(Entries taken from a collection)
::::

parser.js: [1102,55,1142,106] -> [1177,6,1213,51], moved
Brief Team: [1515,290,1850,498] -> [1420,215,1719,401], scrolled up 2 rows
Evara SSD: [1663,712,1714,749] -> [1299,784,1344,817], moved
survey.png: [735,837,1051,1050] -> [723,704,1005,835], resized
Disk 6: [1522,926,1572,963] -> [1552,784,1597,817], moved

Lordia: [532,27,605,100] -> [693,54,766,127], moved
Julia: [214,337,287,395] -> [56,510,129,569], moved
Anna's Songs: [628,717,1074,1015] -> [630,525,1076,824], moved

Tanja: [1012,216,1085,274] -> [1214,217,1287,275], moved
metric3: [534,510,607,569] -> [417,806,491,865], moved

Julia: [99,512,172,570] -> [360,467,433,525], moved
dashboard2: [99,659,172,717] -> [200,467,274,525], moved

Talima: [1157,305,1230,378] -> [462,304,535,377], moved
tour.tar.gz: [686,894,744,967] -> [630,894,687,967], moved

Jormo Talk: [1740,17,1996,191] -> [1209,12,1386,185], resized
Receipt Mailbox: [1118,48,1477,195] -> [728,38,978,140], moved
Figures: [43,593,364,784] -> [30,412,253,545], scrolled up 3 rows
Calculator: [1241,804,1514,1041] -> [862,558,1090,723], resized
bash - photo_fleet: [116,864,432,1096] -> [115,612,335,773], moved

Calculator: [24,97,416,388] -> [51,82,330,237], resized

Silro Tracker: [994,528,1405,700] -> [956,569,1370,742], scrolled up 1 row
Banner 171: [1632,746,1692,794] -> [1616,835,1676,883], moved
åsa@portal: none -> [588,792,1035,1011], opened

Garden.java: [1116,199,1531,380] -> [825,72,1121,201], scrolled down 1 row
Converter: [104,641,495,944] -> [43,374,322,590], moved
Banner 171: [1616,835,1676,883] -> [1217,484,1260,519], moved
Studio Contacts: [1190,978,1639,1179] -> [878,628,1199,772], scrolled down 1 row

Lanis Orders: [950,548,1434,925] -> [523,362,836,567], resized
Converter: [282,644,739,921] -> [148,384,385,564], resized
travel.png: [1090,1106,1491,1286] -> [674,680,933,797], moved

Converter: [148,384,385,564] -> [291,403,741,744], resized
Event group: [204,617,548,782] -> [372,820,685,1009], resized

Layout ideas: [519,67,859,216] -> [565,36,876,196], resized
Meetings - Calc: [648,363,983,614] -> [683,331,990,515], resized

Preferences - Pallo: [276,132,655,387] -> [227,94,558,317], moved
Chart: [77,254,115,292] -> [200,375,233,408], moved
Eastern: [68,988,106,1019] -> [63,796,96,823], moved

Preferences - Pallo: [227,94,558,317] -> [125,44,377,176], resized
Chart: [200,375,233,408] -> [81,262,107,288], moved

::::

Retype exactly the lines of the data above that fall between the line with "survey.png: [735,837,1051,1050] ->" and the line with "Banner 171: [1632,746,1692,794]", inclusive, and add nothing.

survey.png: [735,837,1051,1050] -> [723,704,1005,835], resized
Disk 6: [1522,926,1572,963] -> [1552,784,1597,817], moved

Lordia: [532,27,605,100] -> [693,54,766,127], moved
Julia: [214,337,287,395] -> [56,510,129,569], moved
Anna's Songs: [628,717,1074,1015] -> [630,525,1076,824], moved

Tanja: [1012,216,1085,274] -> [1214,217,1287,275], moved
metric3: [534,510,607,569] -> [417,806,491,865], moved

Julia: [99,512,172,570] -> [360,467,433,525], moved
dashboard2: [99,659,172,717] -> [200,467,274,525], moved

Talima: [1157,305,1230,378] -> [462,304,535,377], moved
tour.tar.gz: [686,894,744,967] -> [630,894,687,967], moved

Jormo Talk: [1740,17,1996,191] -> [1209,12,1386,185], resized
Receipt Mailbox: [1118,48,1477,195] -> [728,38,978,140], moved
Figures: [43,593,364,784] -> [30,412,253,545], scrolled up 3 rows
Calculator: [1241,804,1514,1041] -> [862,558,1090,723], resized
bash - photo_fleet: [116,864,432,1096] -> [115,612,335,773], moved

Calculator: [24,97,416,388] -> [51,82,330,237], resized

Silro Tracker: [994,528,1405,700] -> [956,569,1370,742], scrolled up 1 row
Banner 171: [1632,746,1692,794] -> [1616,835,1676,883], moved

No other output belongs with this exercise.